## What you will do
Copy the data exactly, pictures aside.

## Information provided
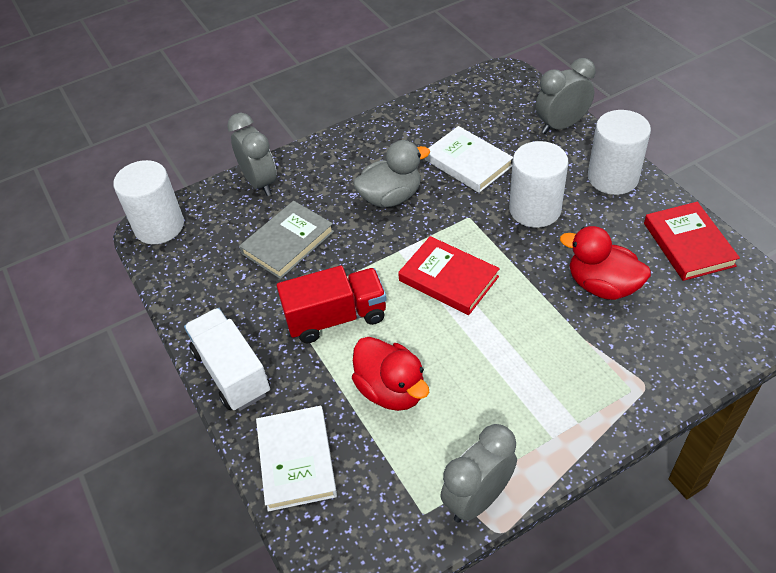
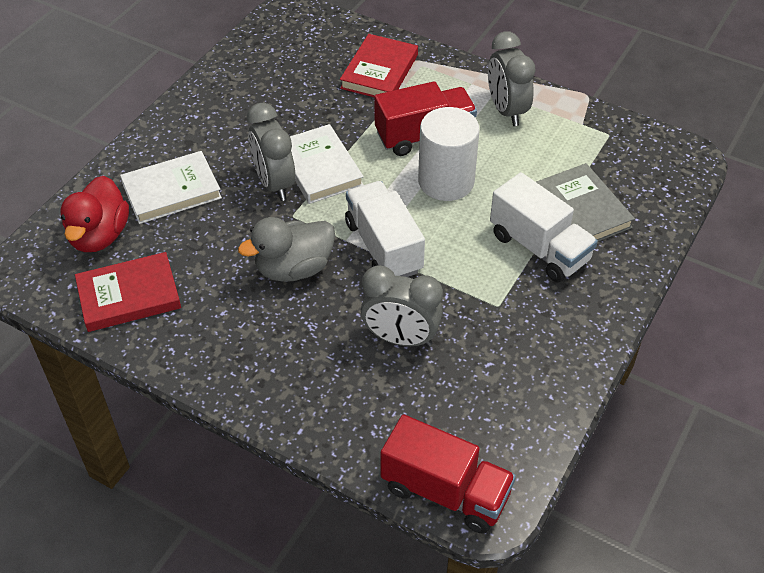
red duck: 2 -> 1
red truck: 1 -> 2
white cylinder: 3 -> 1
white truck: 1 -> 2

## Reply to the task
red duck: 2 -> 1
red truck: 1 -> 2
white cylinder: 3 -> 1
white truck: 1 -> 2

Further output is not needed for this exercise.